Required action: Reproduce the records below exactly, leaving out any pictures.

*** Excerpted records Section Begins ***

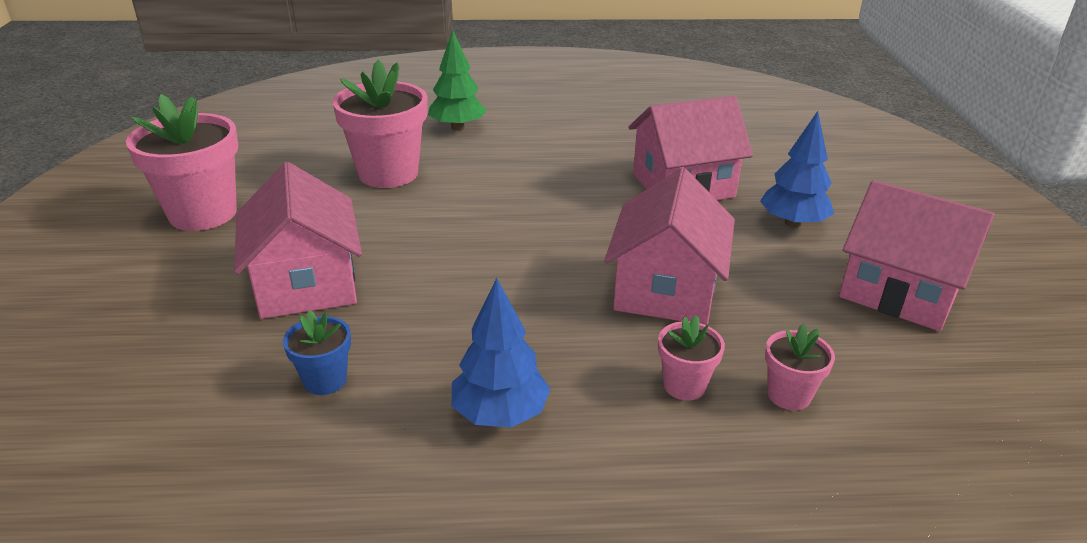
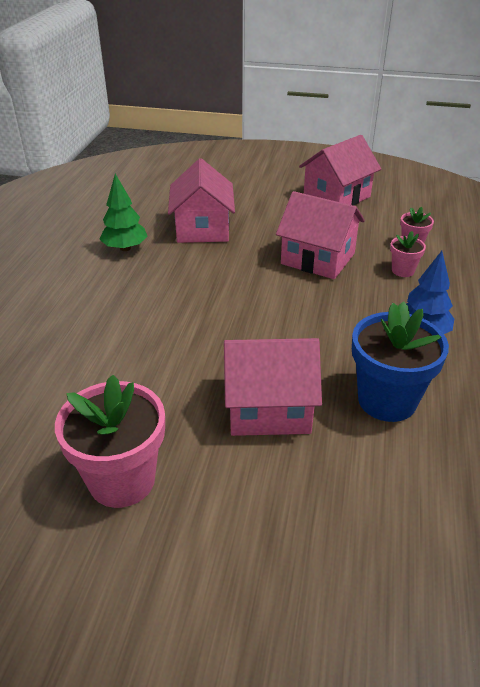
camera: 75 degrees left, 5 degrees up
(325, 380) = (387, 400): blue flower pot -> blue flower pot, size x2.02
(388, 173) = (108, 354): pink flower pot -> none
(457, 127) = (44, 308): green tree -> green tree (125, 248)
(793, 223) = (263, 206): blue tree -> none

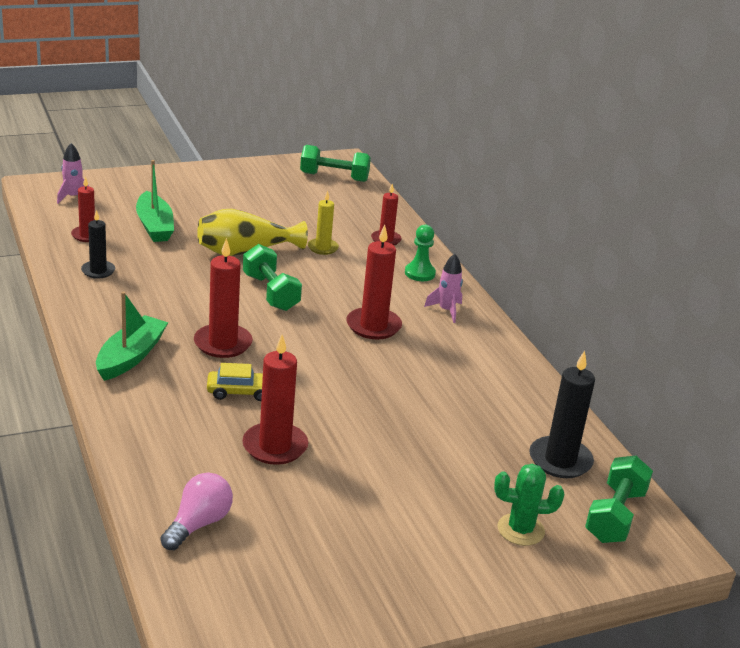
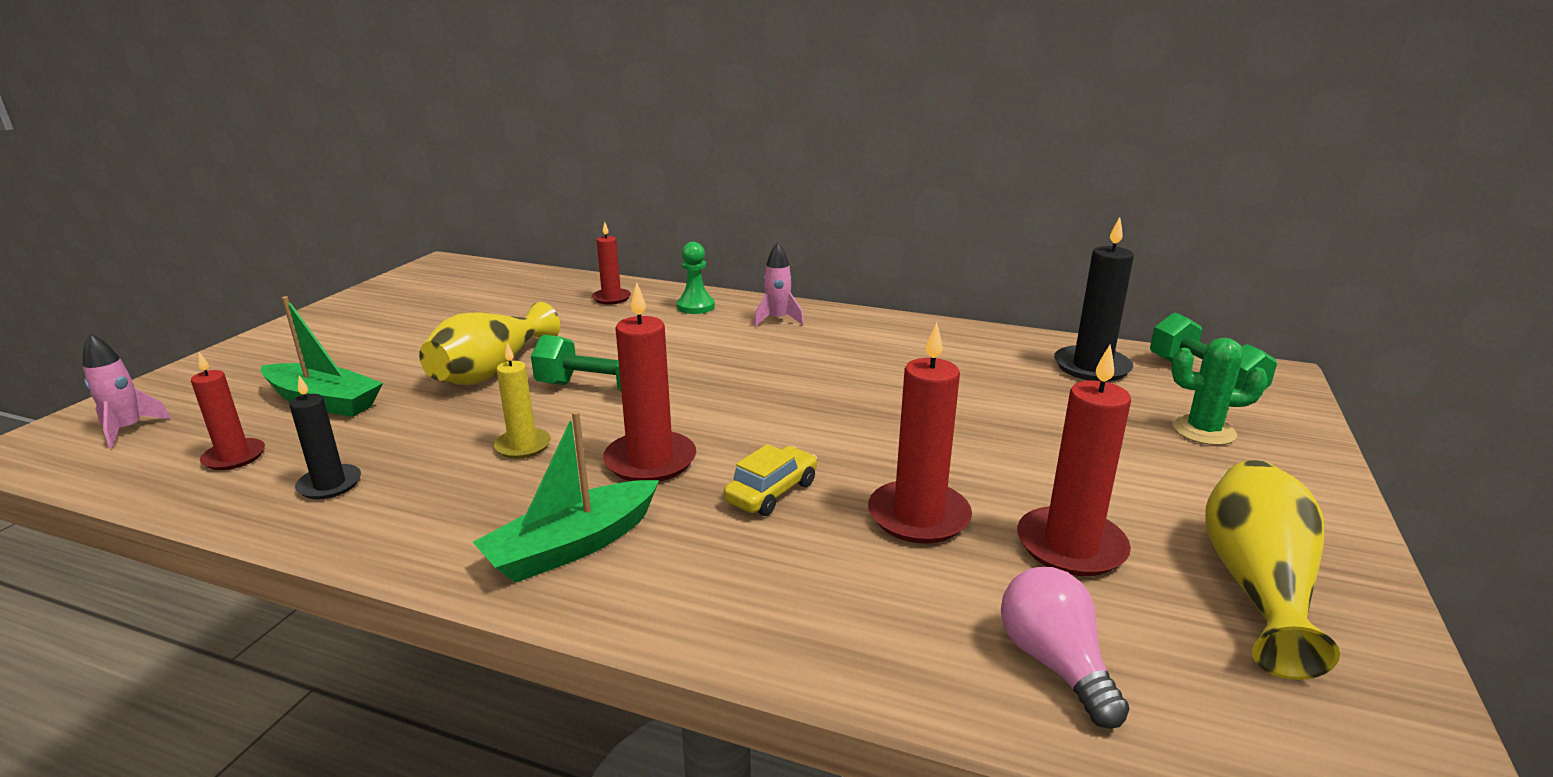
camera: 45 degrees left, 5 degrees down
(131, 357) = (572, 546): green boat -> green boat turned 105 degrees counterclockwise
(323, 248) = (567, 330): yellow candle -> yellow candle (523, 446)
(334, 177) = (459, 277): green dumbbell -> none
(342, 579) = (1256, 585): none -> yellow vase
(373, 326) = (751, 361): red candle -> red candle (1071, 546)
(520, 530) = (1203, 431): green cactus -> green cactus turned 60 degrees clockwise

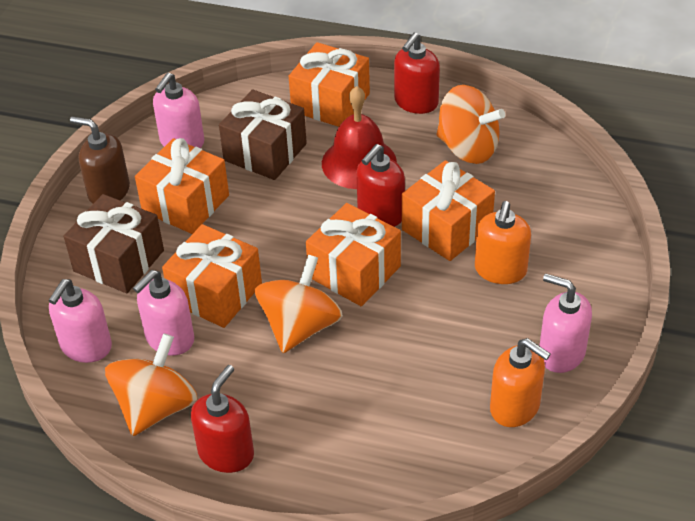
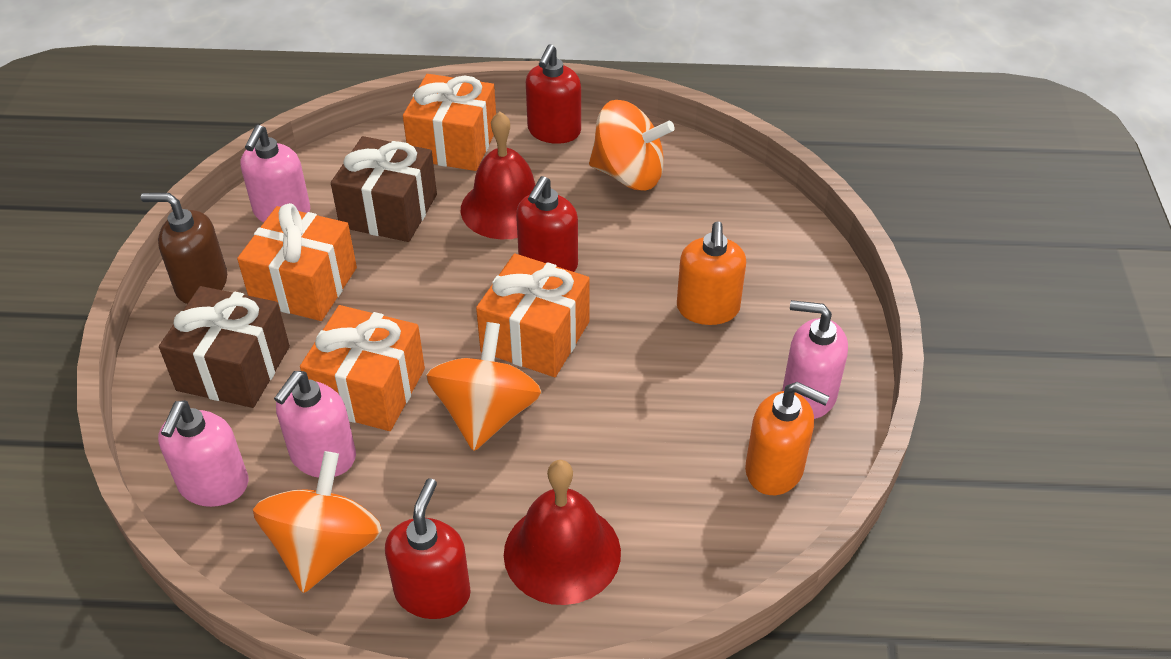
camera: 15 degrees left, 0 degrees up
(330, 441) = (562, 552): none -> red bell
(447, 228) = (631, 269): orange gift -> none

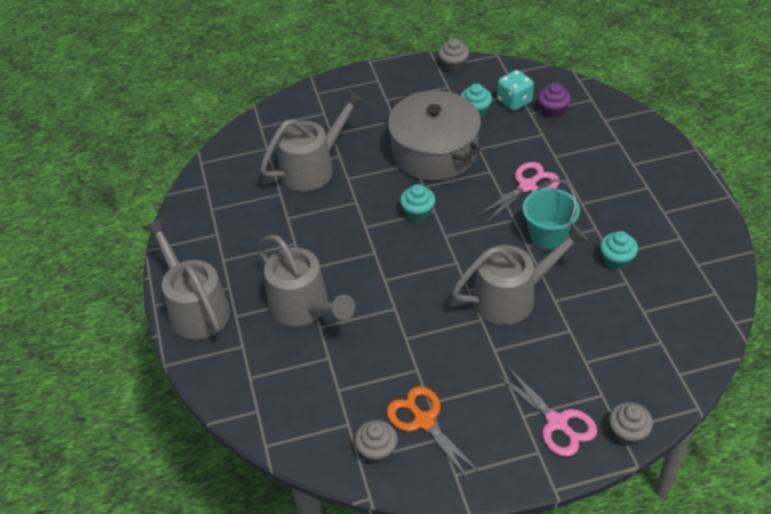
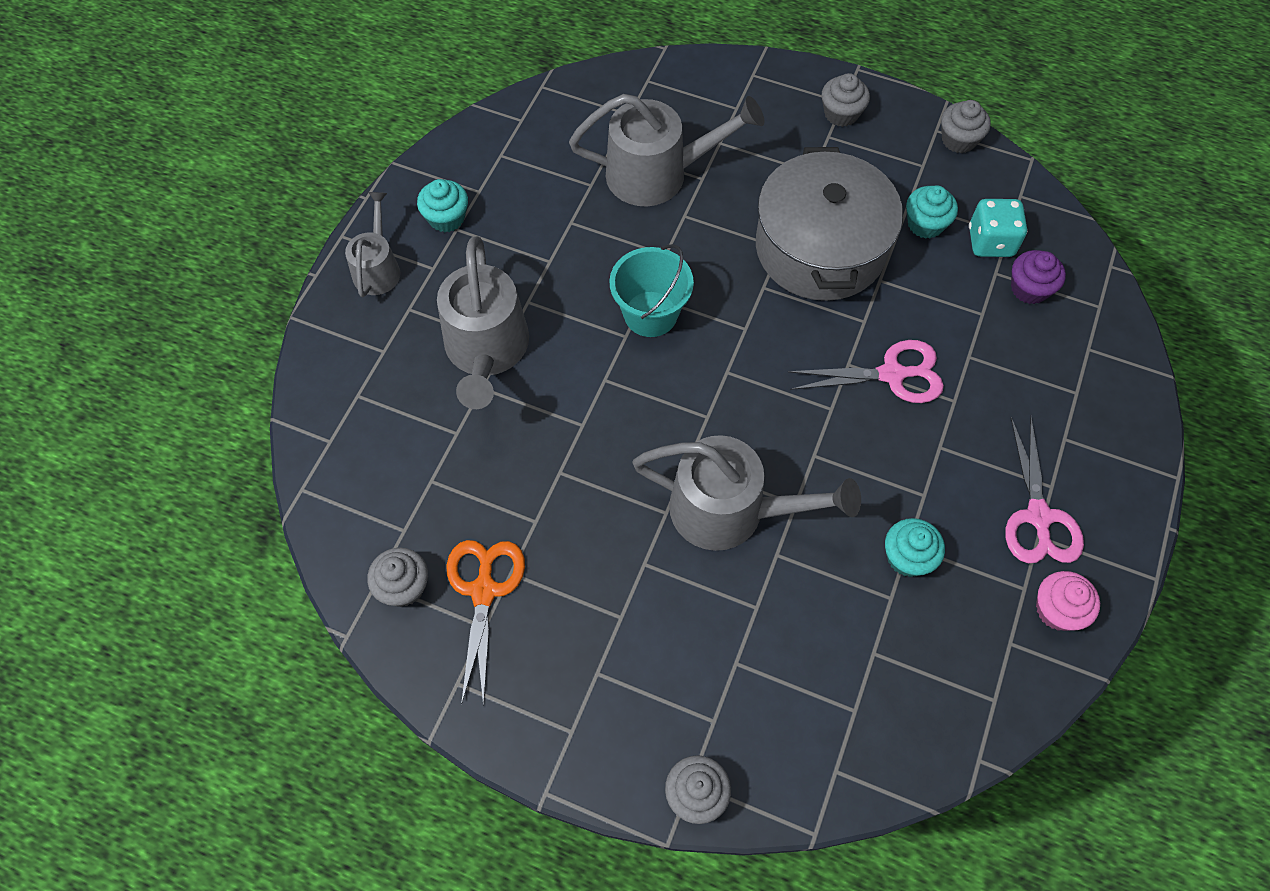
camera: 35 degrees right, 15 degrees up
(195, 307) = (378, 268): grey watering can -> grey watering can, size x0.58
(382, 86) = (841, 114): none -> grey cupcake
(418, 212) = (723, 318): turquoise cupcake -> turquoise cupcake (446, 218)
(548, 235) = (853, 460): turquoise bucket -> turquoise bucket (650, 314)
(557, 423) = (627, 713): pink scissors -> pink scissors (1038, 516)
(703, 237) = (1057, 610): none -> pink cupcake

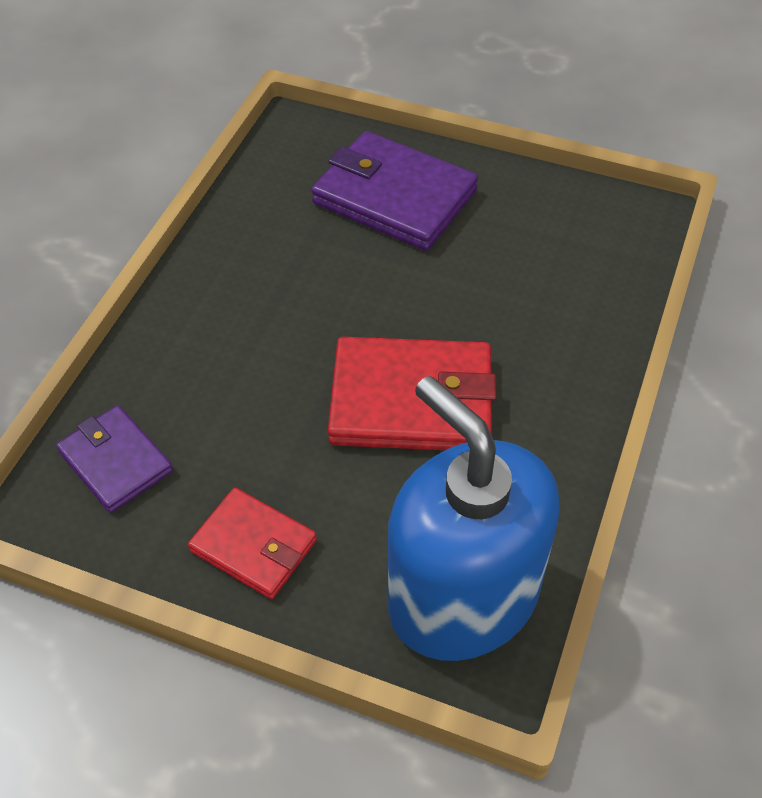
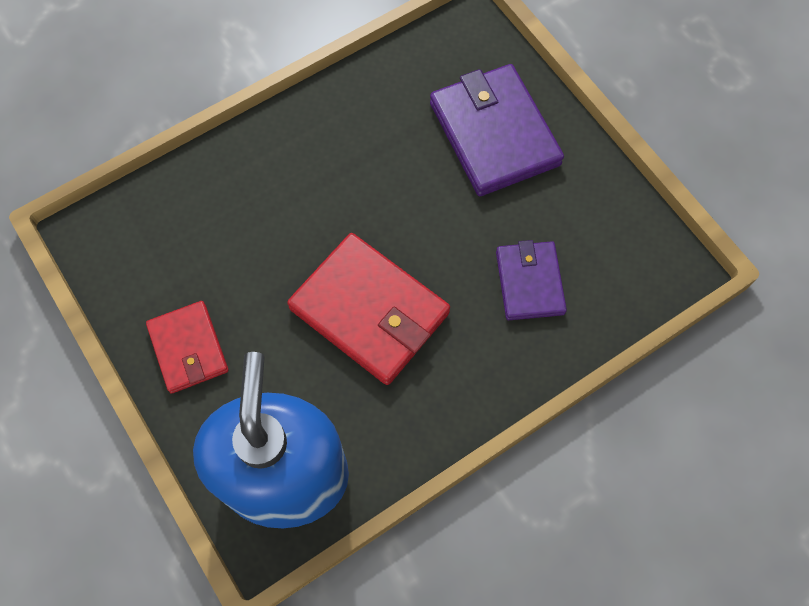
camera: 35 degrees right, 15 degrees up
(116, 462) = (152, 230): purple wallet -> purple wallet (529, 282)

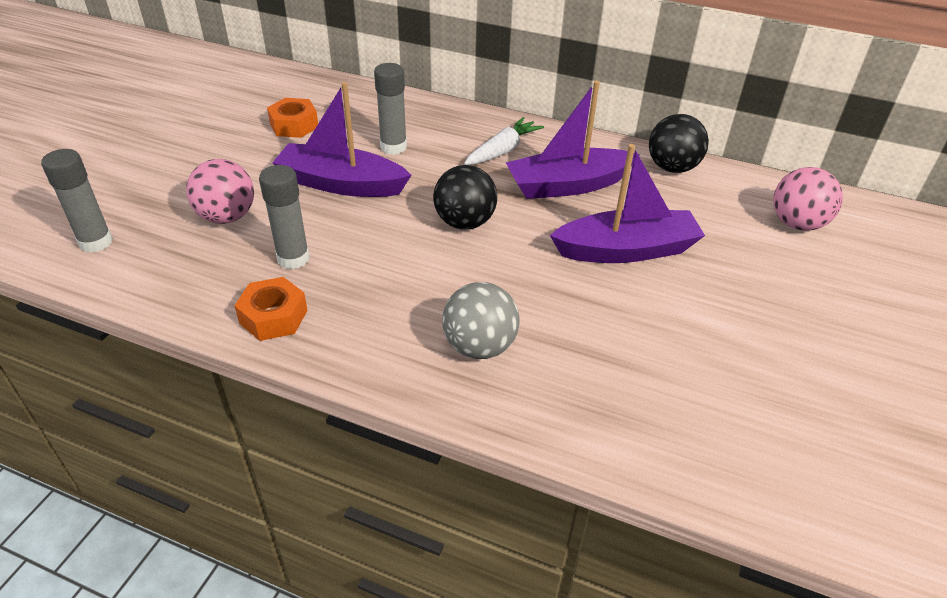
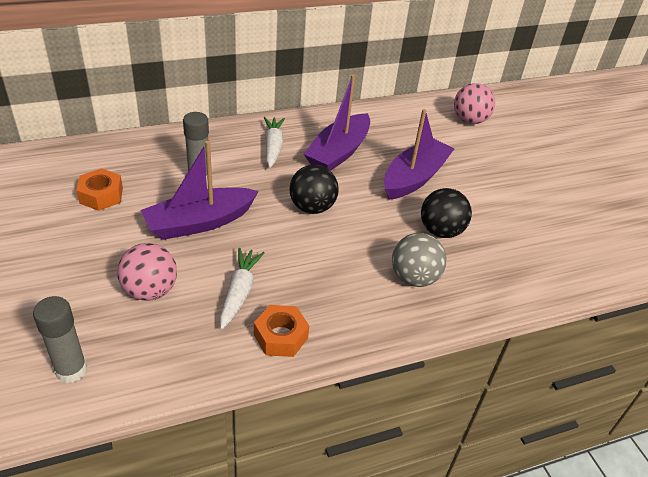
camera: 45 degrees left, 0 degrees up
(293, 258) = (239, 292): grey glue stick -> white carrot
(672, 168) = (378, 114): black ball -> black ball (441, 231)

*** Excerpted records Section Ends ***

Answer for the task:
camera: 75 degrees left, 5 degrees up
(325, 380) = (387, 400): blue flower pot -> blue flower pot, size x2.02
(388, 173) = (108, 354): pink flower pot -> none
(457, 127) = (44, 308): green tree -> green tree (125, 248)
(793, 223) = (263, 206): blue tree -> none

camera: 45 degrees left, 5 degrees down
(131, 357) = (572, 546): green boat -> green boat turned 105 degrees counterclockwise
(323, 248) = (567, 330): yellow candle -> yellow candle (523, 446)
(334, 177) = (459, 277): green dumbbell -> none
(342, 579) = (1256, 585): none -> yellow vase
(373, 326) = (751, 361): red candle -> red candle (1071, 546)
(520, 530) = (1203, 431): green cactus -> green cactus turned 60 degrees clockwise

camera: 15 degrees left, 0 degrees up
(330, 441) = (562, 552): none -> red bell
(447, 228) = (631, 269): orange gift -> none

camera: 35 degrees right, 15 degrees up
(195, 307) = (378, 268): grey watering can -> grey watering can, size x0.58
(382, 86) = (841, 114): none -> grey cupcake
(418, 212) = (723, 318): turquoise cupcake -> turquoise cupcake (446, 218)
(548, 235) = (853, 460): turquoise bucket -> turquoise bucket (650, 314)
(557, 423) = (627, 713): pink scissors -> pink scissors (1038, 516)
(703, 237) = (1057, 610): none -> pink cupcake

camera: 35 degrees right, 15 degrees up
(116, 462) = (152, 230): purple wallet -> purple wallet (529, 282)

camera: 45 degrees left, 0 degrees up
(293, 258) = (239, 292): grey glue stick -> white carrot
(672, 168) = (378, 114): black ball -> black ball (441, 231)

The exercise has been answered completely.